Object correspondence data:

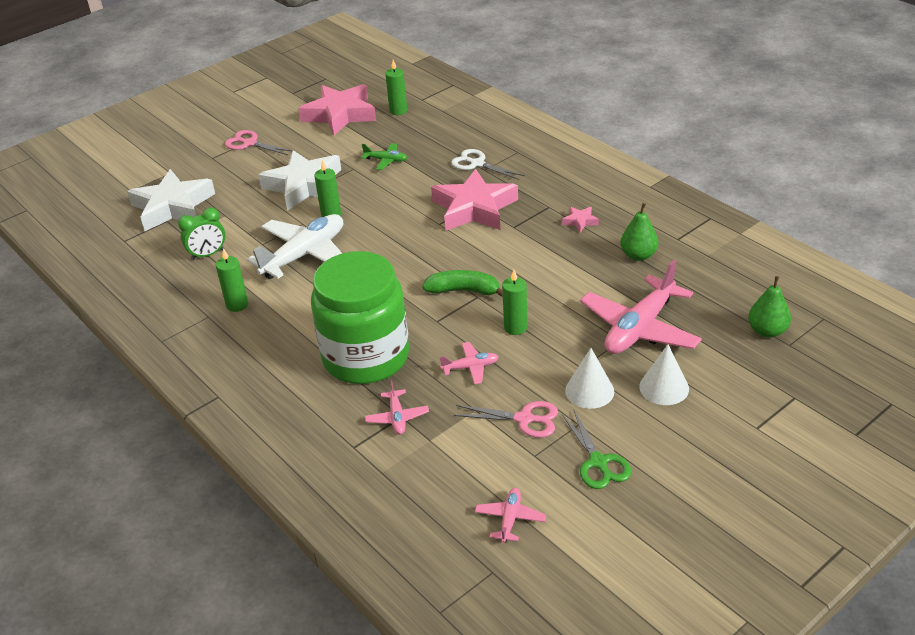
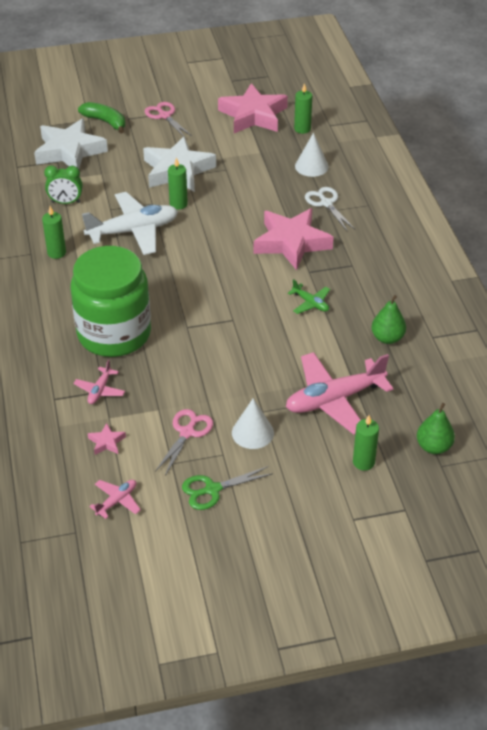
camera: 25 degrees right, 5 degrees up
(386, 160) = (256, 172): green plane -> green plane (310, 303)
(463, 291) = (226, 310): green banana -> green banana (105, 122)
(470, 367) = (181, 375): pink plane -> none
(515, 327) = (240, 358): green candle -> green candle (363, 462)
(524, 419) = (187, 432): pink scissors -> pink scissors turned 105 degrees counterclockwise
(580, 221) = (366, 288): pink star -> pink star (106, 442)
(598, 462) = (212, 489): green scissors -> green scissors turned 60 degrees clockwise
(664, 387) = (310, 455): white cone -> white cone (311, 166)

**What you should do:**
Please copy each line of the records above that holds the word "scissors".

**Exercise result:**
(524, 419) = (187, 432): pink scissors -> pink scissors turned 105 degrees counterclockwise
(598, 462) = (212, 489): green scissors -> green scissors turned 60 degrees clockwise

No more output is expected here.